• The task: Which lines below contain the string "tuplet"? Extract every one of them.

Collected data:
━━━━

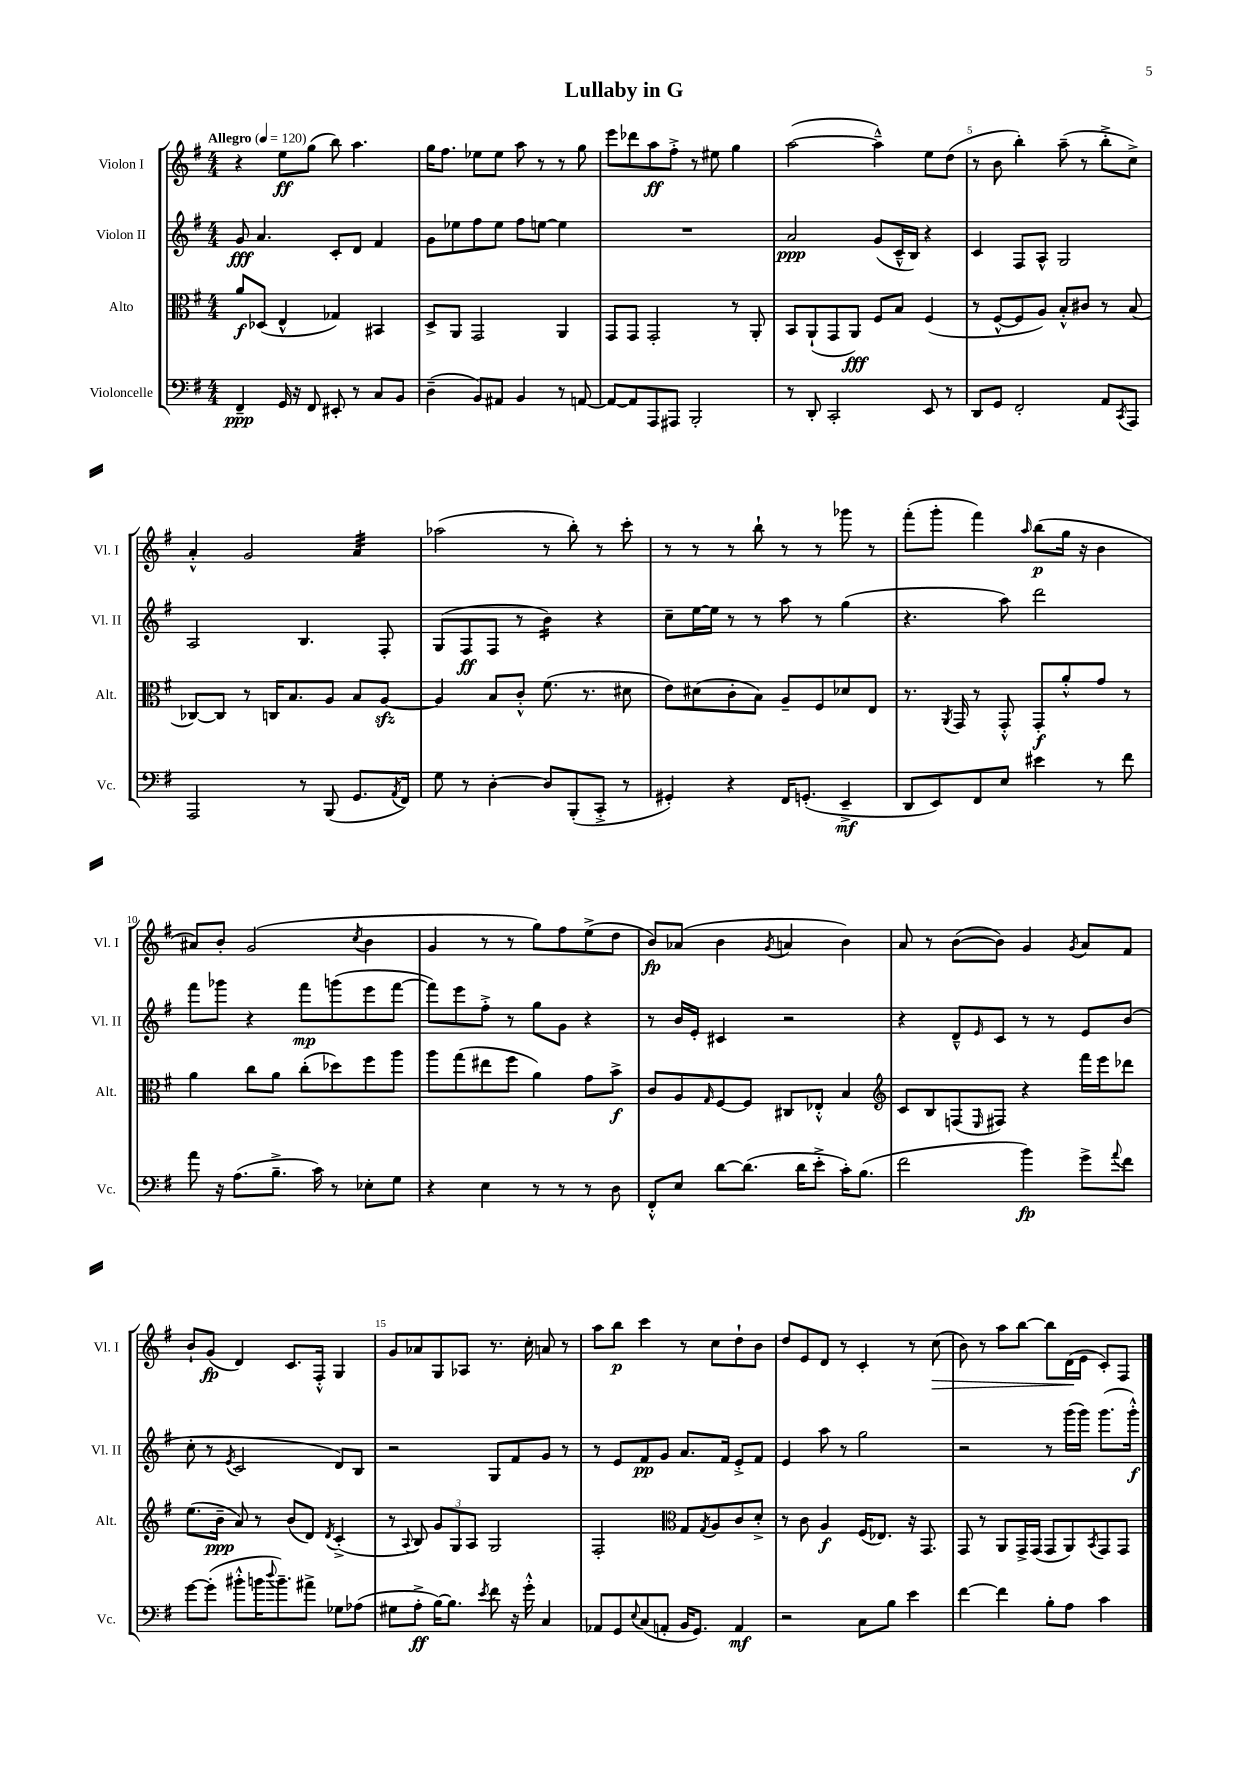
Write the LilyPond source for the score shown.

\header { title = "Lullaby in G" }
<<
\new StaffGroup <<
\new Staff = "s0" \with { instrumentName = "Violon I" shortInstrumentName = "Vl. I" } {
    \clef treble \key g \major \numericTimeSignature \time 4/4 \tempo "Allegro" 4 = 120
    r4 e''8\ff g''8( b''8) a''4. |
    g''16 fis''8. ees''8 ees''8 a''8 r8 r8 g''8 |
    e'''8 des'''8 a''8\ff fis''8-.-> r8 eis''8 g''4 |
    a''2~( a''4---^) e''8 d''8( |
    r8 b'8 b''4-.) a''8--( r8 b''8-.-> c''8->) |
    a'4-.-^ g'2 a'4:32 |
    aes''2( r8 b''8-.) r8 c'''8-. |
    r8 r8 r8 b''8-! r8 r8 ges'''8 r8 |
    fis'''8-.( g'''8-. fis'''4) \grace { a''16 } b''8\p( g''16 r16 b'4 |
    ais'8) b'8-. g'2( \acciaccatura { c''8 } b'4 |
    g'4 r8 r8 g''8) fis''8 e''8->( d''8 |
    b'8\fp) aes'8( b'4 \acciaccatura { g'8 } a'4 b'4) |
    a'8 r8 b'8~( b'8) g'4 \acciaccatura { g'8 } a'8 fis'8 |
    b'8-! g'8\fp( d'4) c'8. fis16-.-^ g4 |
    g'8 aes'8 g8 aes8 r8. c''16-. a'8 r8 |
    a''8 b''8\p c'''4 r8 c''8 d''8-! b'8 |
    d''8 e'8 d'8 r8 c'4-. r8 c''8\>( |
    b'8) r8 a''8 b''8~ b''8 d'16\!( e'16 c'8-.) fis8 \bar "|." |
}
\new Staff = "s1" \with { instrumentName = "Violon II" shortInstrumentName = "Vl. II" } {
    \clef treble \key g \major \numericTimeSignature \time 4/4
    g'8\fff a'4. c'8-. d'8 fis'4 |
    g'8 ees''8 fis''8 ees''8 fis''8 e''8~ e''4 |
    R1 |
    a'2\ppp g'8( c'16---^ b16) r4 |
    c'4 fis8 a8-^ g2 |
    a2 b4. fis8-. |
    g8( fis8\ff fis8 r8 b'4:16) r4 |
    c''8-- e''16~ e''16 r8 r8 a''8 r8 g''4( |
    r4. a''8) d'''2 |
    fis'''8 ges'''8 r4 fis'''8\mp g'''8( e'''8 fis'''8~ |
    fis'''8) e'''8 fis''8-.-> r8 g''8 g'8 r4 |
    r8 b'16 e'16-. cis'4 r2 |
    r4 d'8---^ \grace { e'16 } c'8 r8 r8 e'8 b'8( |
    c''8-. r8 \acciaccatura { e'8 } c'2 d'8) b8 |
    r2 g8 fis'8 g'8 r8 |
    r8 e'8 fis'8\pp g'8 a'8. fis'16 e'8-.-> fis'8 |
    e'4 a''8 r8 g''2 |
    r2 r8 g'''16( g'''16) g'''8.( g'''16-.-^\f) \bar "|." |
}
\new Staff = "s2" \with { instrumentName = "Alto" shortInstrumentName = "Alt." } {
    \clef alto \key g \major \numericTimeSignature \time 4/4
    a'8\f des8( e4-^ ges4) bis,4 |
    d8-> a,8 g,2 a,4 |
    g,8 g,8 g,2-. r8 a,8-. |
    b,8 a,8-!( g,8 a,8\fff) fis8 b8 fis4( |
    r8 fis8~-^ fis8 a8) b8-.-^ cis'8 r8 b8( |
    ces8~) ces8 r8 c16 b8. a8 b8 a8~\sfz |
    a4 b8 c'8-.-^ fis'8.( r8. dis'8 |
    e'8) dis'8( c'8-. b8) a8-- fis8 des'8 e8 |
    r8. \acciaccatura { a,8 } g,16 r8 g,8-.-^ g,8-.\f a'8-.-^ g'8 r8 |
    a'4 c''8 a'8 c''8-.( des''8) fis''8 a''8 |
    a''8 g''8( eis''8 fis''8 a'4) g'8 b'8->\f |
    c'8 a8 \grace { g16 } fis8~ fis8 cis8 ees8-.-^ b4 |
    \clef treble c'8 b8 f8( \grace { e16 } fis8) r4 fis'''16 e'''16 des'''8 |
    e''8.( b'16--\ppp a'8) r8 b'8( d'8) \acciaccatura { d'8 } c'4-.->( |
    r8 \appoggiatura { a8 } b8) \tuplet 3/2 { g'8 g8 a8 } g2 |
    fis2-. \clef alto g8 \acciaccatura { g8 } a8 c'8 d'8-.-> |
    r8 c'8 a4\f fis16( ees8.) r16 g,8. |
    g,8 r8 a,8 g,16-> g,16( g,8 a,8) \acciaccatura { b,8 } g,8 g,8 \bar "|." |
}
\new Staff = "s3" \with { instrumentName = "Violoncelle" shortInstrumentName = "Vc." } {
    \clef bass \key g \major \numericTimeSignature \time 4/4
    fis,4--\ppp g,16 r16 fis,8 eis,8-. r8 c8 b,8 |
    d4--( b,8) ais,8 b,4 r8 a,8~ |
    a,8~ a,8 a,,8 ais,,8 b,,2-. |
    r8 d,8-. c,2-. e,8 r8 |
    d,8 g,8 fis,2-. a,8 \acciaccatura { c,8 } a,,8 |
    a,,2 r8 b,,8( g,8. \acciaccatura { a,8 } fis,16) |
    g8 r8 d4~-. d8 b,,8-.( c,8-.-> r8 |
    gis,4-.) r4 fis,16 g,8.-.( e,4--->\mf |
    d,8 e,8) fis,8 e8 eis'4 r8 fis'8 |
    a'8 r16 a8.( b8.---> c'16) r8 ees8-. g8 |
    r4 e4 r8 r8 r8 d8 |
    fis,8-.-^ e8 d'8~ d'8.( d'16 e'8-.-> c'16-.) b8.( |
    fis'2 b'4\fp) g'8-> \appoggiatura { a'8 } fis'8 |
    g'8~ g'8-.( bis'8-.-^ b'16 \appoggiatura { d''8 } b'8.--) ais'8-> ges8 aes8( |
    gis8 a8-.->\ff b16~) b8. \acciaccatura { e'8 } fis'8 r16 g'16-.-^ c4 |
    aes,8 g,8 \appoggiatura { e8 } c8( a,8-. b,16 g,8.) a,4\mf |
    r2 c8 b8 e'4 |
    fis'4~ fis'4 b8-. a8 c'4 \bar "|." |
}
>>
>>
\layout { \context { \Score \override BarNumber.break-visibility = ##(#f #t #t) barNumberVisibility = #(every-nth-bar-number-visible 5) } }
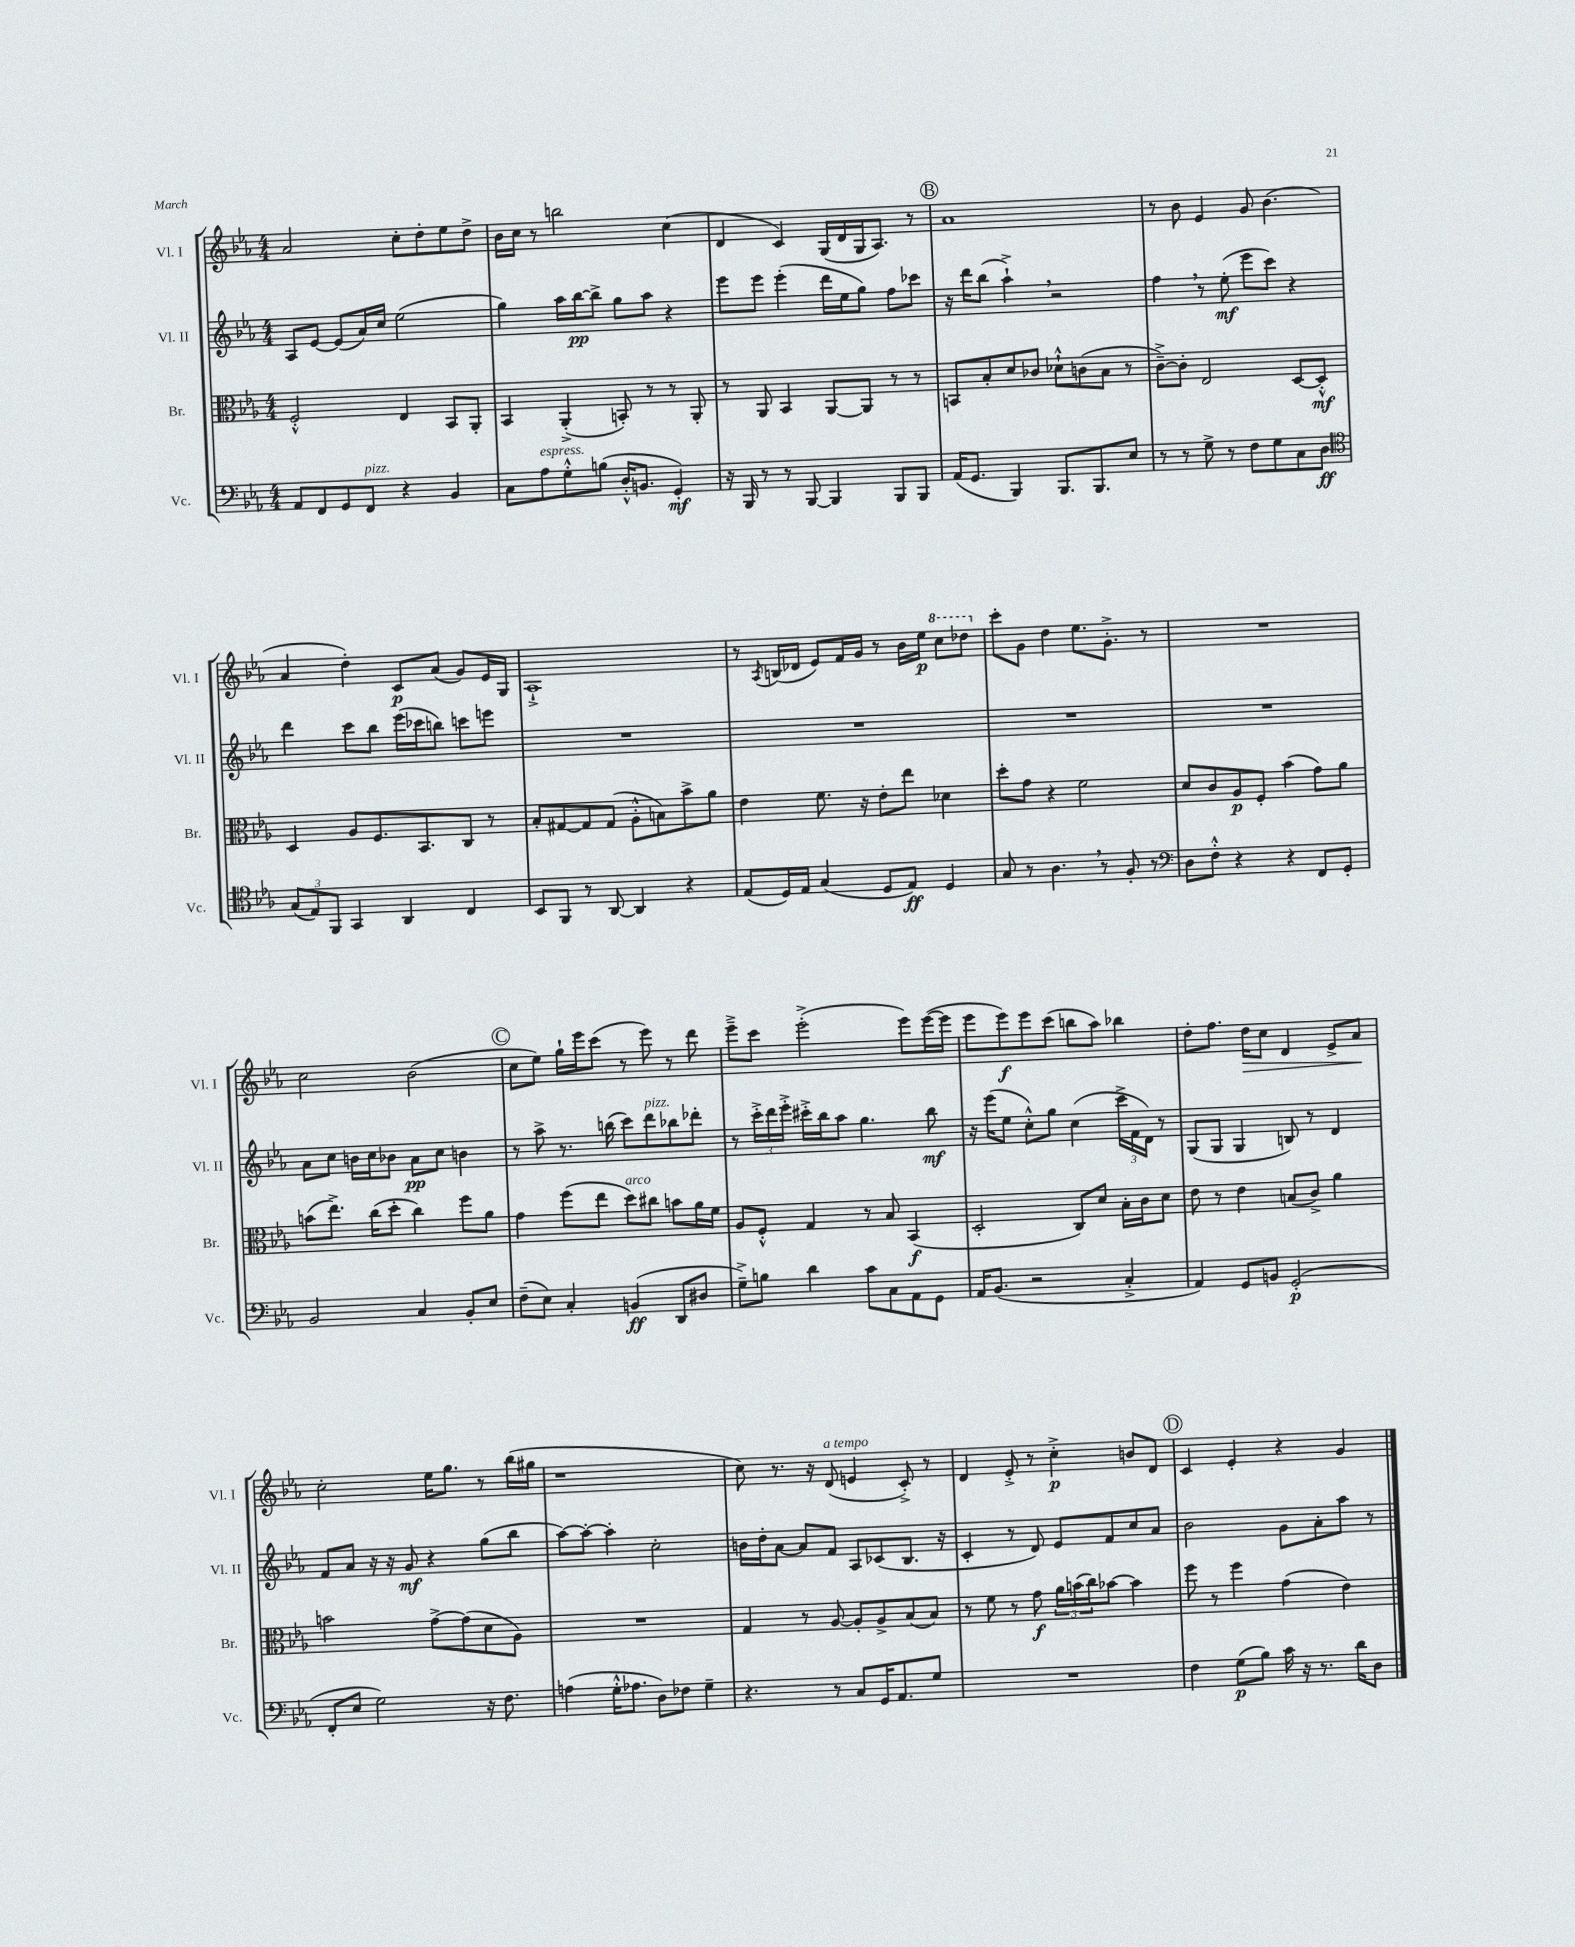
<<
\new StaffGroup <<
\new Staff = "s0" \with { instrumentName = "Vl. I" shortInstrumentName = "Vl. I" } {
    \clef treble \key ees \major \numericTimeSignature \time 4/4
    aes'2 c''8-. d''8-. ees''8 d''8-> |
    bes'16 c''16 r8 b''2 c''4( |
    d'4 c'4) g16( d'16 g16 aes8.) r8 |
    \mark \markup { \circle "B" } aes'1 |
    r8 bes'8 ees'4 g'8 bes'4.( |
    aes'4 d''4-.) c'8\p aes'8( g'8) ees'16 g16 |
    aes1-!-> |
    r8 \acciaccatura { aes8 } b16( des'16 ees'8) f'16 g'16 r8 bes'16 ees''16\p \ottava #1 c'''8 des'''8 \ottava #0 |
    c'''8-. g'8 d''4 ees''8. g'8.-.-> r8 |
    R1 |
    c''2 bes'2( |
    \mark \markup { \circle "C" } c''8 ees''8) g''16-! ees'''16 c'''8( r8 ees'''8) r8 d'''8 |
    ees'''8---> c'''8 ees'''2-.->( ees'''8) ees'''16~( ees'''16 |
    ees'''8 ees'''8\f) ees'''8 c'''8( b''8 aes''8) bes''4 |
    d''8-. f''8. d''16\> c''8 d'4 ees'8-> aes'8\! |
    c''2-. ees''16 g''8. r8 bes''16( gis''16 |
    r1 |
    c''8) r8. r16 d'8^\markup { \italic "a tempo" }( e'4 c'8-.->) r8 |
    d'4 ees'8-.-> r8 c''4-.->\p b'8 d'8 |
    \mark \markup { \circle "D" } c'4 ees'4-. r4 g'4 \bar "|." |
}
\new Staff = "s1" \with { instrumentName = "Vl. II" shortInstrumentName = "Vl. II" } {
    \clef treble \key ees \major \numericTimeSignature \time 4/4
    aes8 ees'8~ ees'8( aes'16) c''16 ees''2( |
    g''4) aes''16 bes''16~\pp bes''8-> g''8 aes''8 r4 |
    ees'''8 ees'''8 ees'''4-.( d'''16 ees''16 g''8) f''8 ces'''8 |
    \mark \markup { \circle "B" } r16 d'''16 bes''8( aes''4-!->) \breathe r2 |
    f''4 \breathe r8 ees''8-.\mf( ees'''8 c'''8) r4 |
    d'''4 c'''8 bes''8 ees'''16( ces'''16 b''8) c'''8 e'''8 |
    R1 |
    R1 |
    R1 |
    R1 |
    aes'8 c''8 b'16 c''16 bes'8 aes'8\pp c''8 b'4 |
    \mark \markup { \circle "C" } r8 aes''8-> r8. b''16( c'''8) d'''8^\markup { \italic "pizz." } bes''8 des'''8-. |
    r8 \tuplet 3/2 { c'''16-.-> d'''16 ees'''16-.-> } cis'''16-.-> bes''16 aes''8 g''4. bes''8\mf |
    r16 ees'''16( ees''8 c''8-.-^) g''8 c''4( \tuplet 3/2 { c'''16-> f'16 d'16) } r8 |
    g8( g8 g4 b8) r8 d'4 |
    f'8 aes'8 r16 r16 g'8\mf r4 g''8( bes''8 |
    aes''8~) aes''8~-. aes''4-. c''2-. |
    b'16 d''16-. aes'8~ aes'8 f'8 aes8 ces'8( bes8. r16 |
    c'4-. r8 d'8) ees'8 f'8 c''8 aes'8 |
    \mark \markup { \circle "D" } bes'2 g'8 aes'8-. aes''8 r8 \bar "|." |
}
\new Staff = "s2" \with { instrumentName = "Br." shortInstrumentName = "Br." } {
    \clef alto \key ees \major \numericTimeSignature \time 4/4
    f2-.-^ ees4 bes,8 aes,8-. |
    bes,4 aes,4-.->( b,8-.) r8 r8 aes,8-. |
    r8 aes,8 bes,4 aes,8~ aes,8 r8 r8 |
    \mark \markup { \circle "B" } b,8 bes8-. d'8 ces'8 des'8-!-^ c'8( bes8 r8 |
    c'8~--->) c'8-. ees2 d8~ d8-.-^\mf |
    d4 aes8 f8. bes,8. c8 r8 |
    bes8-. gis8~ gis8 gis8( aes8-.-^ b8) bes'8-> aes'8 |
    ees'4 f'8. r16 ees'8-. ees''8 des'4 |
    d''8-. g'8 r4 f'2 |
    d'8 c'8 aes8\p f8-. bes'4( g'8) aes'8 |
    b'8( ees''8.->) c''16( d''8-. c''4) f''8 aes'8 |
    \mark \markup { \circle "C" } g'4 f''8( ees''8 d''8^\markup { \italic "arco" }) cis''8 b'8 aes'16 f'16 |
    aes8 f8-.-^ g4 r8 bes8 bes,4\f( |
    d2-. c8) d'8 bes16-. c'16 d'8 |
    ees'8 r8 ees'4 b8( c'8->) aes'4 |
    b'2 g'8~-> g'8( d'8 aes8) |
    R1 |
    g4 r8 aes8~ aes8-. aes8-> bes8( bes8) |
    r8 f'8 r8 g'8\f \tuplet 3/2 { aes'16 b'16( c''16) } bes'8~ bes'4 |
    \mark \markup { \circle "D" } f''8 r8 f''4 g'4( ees'4) \bar "|." |
}
\new Staff = "s3" \with { instrumentName = "Vc." shortInstrumentName = "Vc." } {
    \clef bass \key ees \major \numericTimeSignature \time 4/4
    aes,8 f,8 g,8 f,8^\markup { \italic "pizz." } r4 bes,4 |
    c8 aes8^\markup { \italic "espress." } g8-.-^ b8( d16-.-^ b,8. g,4-.\mf) |
    r16 bes,,16 r8 r8 bes,,8~ bes,,4 bes,,8 bes,,8 |
    \mark \markup { \circle "B" } aes,16( g,8. bes,,4) bes,,8. bes,,8. ees8 |
    r8 r8 g8-> r8 f8 g8 c8 d8\ff |
    \clef tenor \tuplet 3/2 { g8( ees8) f,8 } g,4 aes,4 c4 |
    bes,8 f,8 r8 aes,8~ aes,4 r4 |
    ees8( d16) ees16 g4( d8 ees8\ff) d4 |
    g8 r8 aes4. \breathe r8 f8-. r8 |
    \clef bass d8 f8-.-^ r4 r4 f,8 g,8-. |
    bes,2 c4 bes,8-. ees8 |
    \mark \markup { \circle "C" } f8--( ees8) c4-. b,4\ff( d,8 dis8 |
    g8--->) b8 d'4 c'8 c8 aes,8 g,8 |
    aes,16 bes,8.( r2 c4-.-> |
    aes,4) g,8 b,8 g,2-.\p( |
    f,8-. ees8 g2) r16 f8. |
    a4( g16-.-^ aes8. d8) fes8 g4-- |
    r4. r8 c8 g,16 aes,8. g8 |
    R1 |
    \mark \markup { \circle "D" } f4 g8\p( bes8) c'16 r16 r8. d'16 d8 \bar "|." |
}
>>
>>
\layout { \context { \Score \remove "Bar_number_engraver" } }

━━━━

• Result:
    r8 \appoggiatura { a8 } b8) \tuplet 3/2 { g'8 g8 a8 } g2 |
    r8 \tuplet 3/2 { c'''16-.-> d'''16 ees'''16-.-> } cis'''16-.-> bes''16 aes''8 g''4. bes''8\mf |
    r16 ees'''16( ees''8 c''8-.-^) g''8 c''4( \tuplet 3/2 { c'''16-> f'16 d'16) } r8 |
    r8 f'8 r8 g'8\f \tuplet 3/2 { aes'16 b'16( c''16) } bes'8~ bes'4 |
    \clef tenor \tuplet 3/2 { g8( ees8) f,8 } g,4 aes,4 c4 |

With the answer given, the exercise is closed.